* **Task requirements**: Copy exactly the stretch of data below from the line with "camera: 10 degrees left, 5 degrees up" through the line with "(679, 193) = (765, 157): blue", including both of those lines.

* **Information given**:
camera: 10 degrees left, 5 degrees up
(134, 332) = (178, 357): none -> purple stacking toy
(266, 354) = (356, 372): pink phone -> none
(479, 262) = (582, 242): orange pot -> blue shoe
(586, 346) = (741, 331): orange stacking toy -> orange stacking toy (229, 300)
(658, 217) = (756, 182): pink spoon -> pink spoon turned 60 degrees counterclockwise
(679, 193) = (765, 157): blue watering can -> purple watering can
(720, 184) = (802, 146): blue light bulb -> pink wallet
---
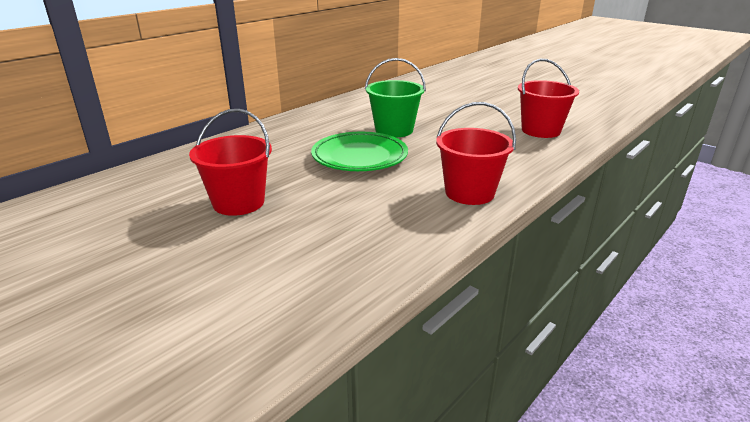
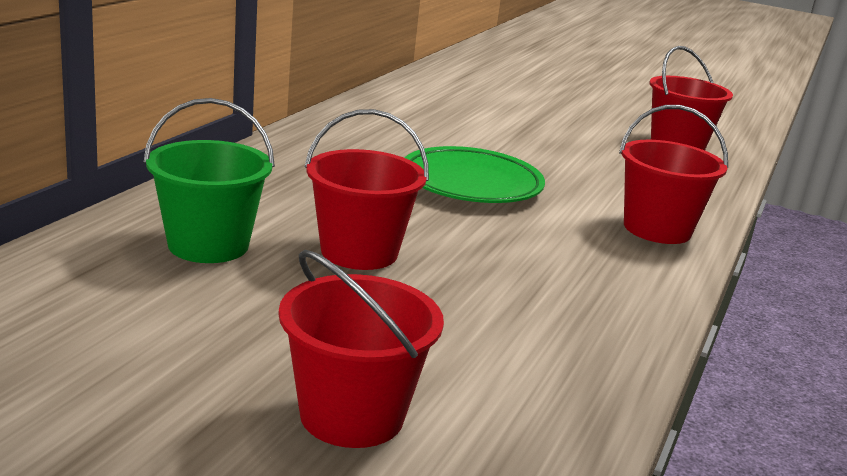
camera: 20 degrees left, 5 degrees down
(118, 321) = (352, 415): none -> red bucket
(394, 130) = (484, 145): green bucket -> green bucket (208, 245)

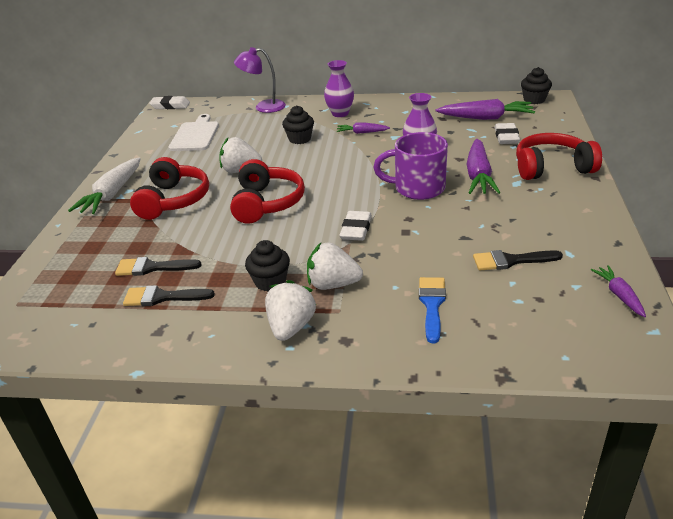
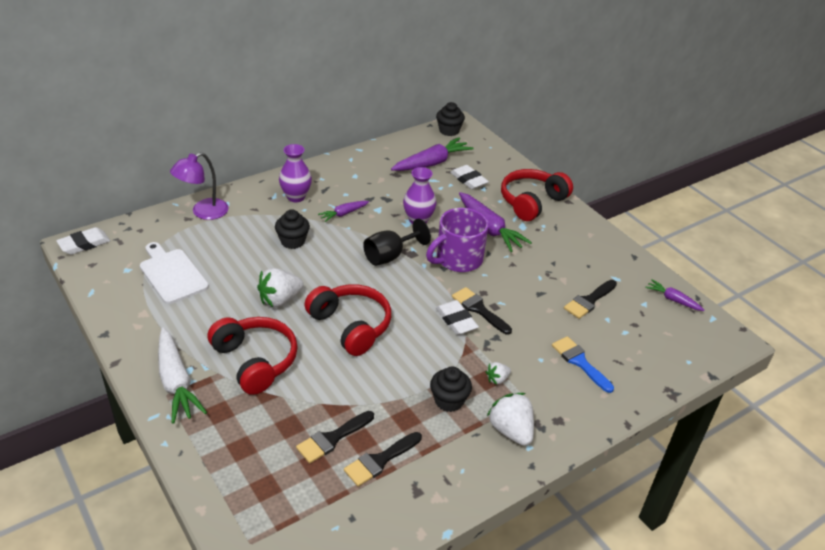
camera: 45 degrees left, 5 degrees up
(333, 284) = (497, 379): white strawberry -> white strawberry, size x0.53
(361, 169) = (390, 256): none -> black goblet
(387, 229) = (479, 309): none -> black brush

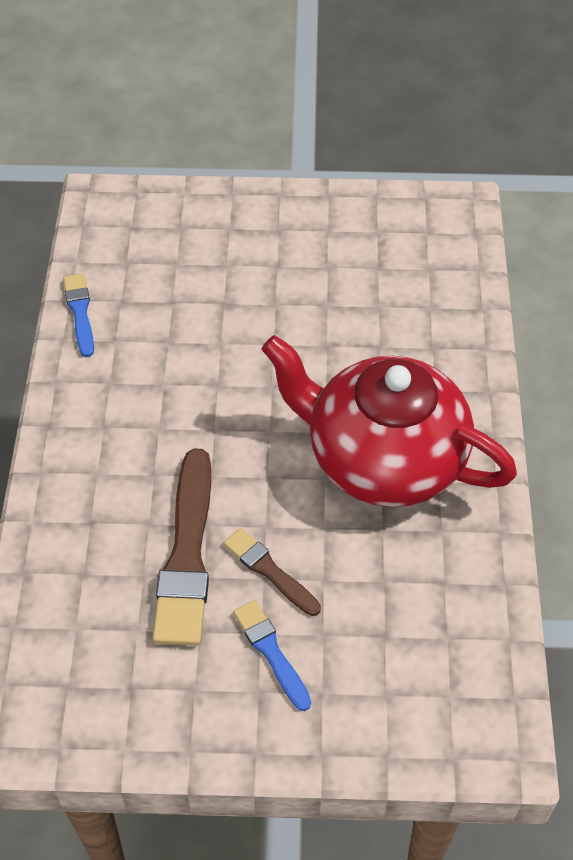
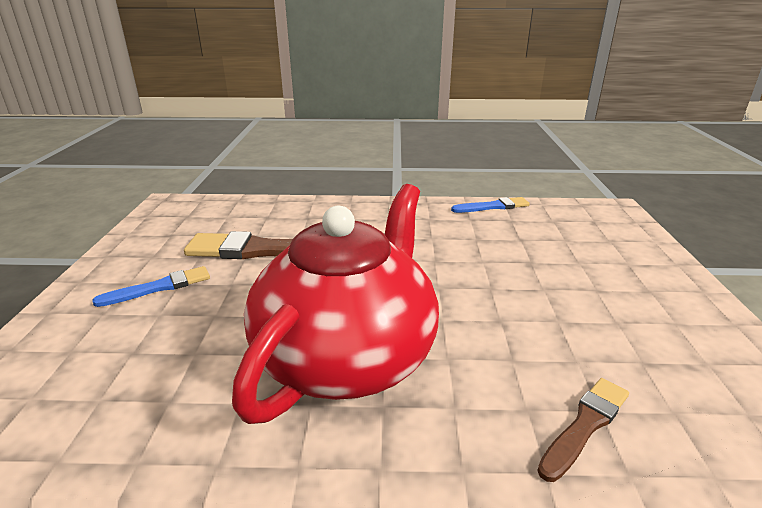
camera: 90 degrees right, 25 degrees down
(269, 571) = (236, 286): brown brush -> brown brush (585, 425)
--
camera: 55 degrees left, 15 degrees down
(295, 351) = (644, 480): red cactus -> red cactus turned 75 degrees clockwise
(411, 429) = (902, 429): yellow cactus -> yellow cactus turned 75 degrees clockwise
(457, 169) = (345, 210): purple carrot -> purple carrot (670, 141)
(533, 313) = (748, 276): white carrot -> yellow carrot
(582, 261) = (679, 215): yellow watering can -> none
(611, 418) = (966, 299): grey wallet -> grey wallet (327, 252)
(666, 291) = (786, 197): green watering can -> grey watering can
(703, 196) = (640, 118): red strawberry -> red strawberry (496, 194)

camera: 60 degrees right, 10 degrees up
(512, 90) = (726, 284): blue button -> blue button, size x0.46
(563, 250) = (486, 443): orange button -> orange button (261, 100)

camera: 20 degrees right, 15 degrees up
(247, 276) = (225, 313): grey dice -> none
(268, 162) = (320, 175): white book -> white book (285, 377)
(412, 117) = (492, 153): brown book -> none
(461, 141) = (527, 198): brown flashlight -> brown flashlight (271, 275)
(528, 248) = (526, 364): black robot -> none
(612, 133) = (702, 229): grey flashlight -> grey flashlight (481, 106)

* **Expected answer**:
camera: 10 degrees left, 5 degrees up
(134, 332) = (178, 357): none -> purple stacking toy
(266, 354) = (356, 372): pink phone -> none
(479, 262) = (582, 242): orange pot -> blue shoe
(586, 346) = (741, 331): orange stacking toy -> orange stacking toy (229, 300)
(658, 217) = (756, 182): pink spoon -> pink spoon turned 60 degrees counterclockwise
(679, 193) = (765, 157): blue watering can -> purple watering can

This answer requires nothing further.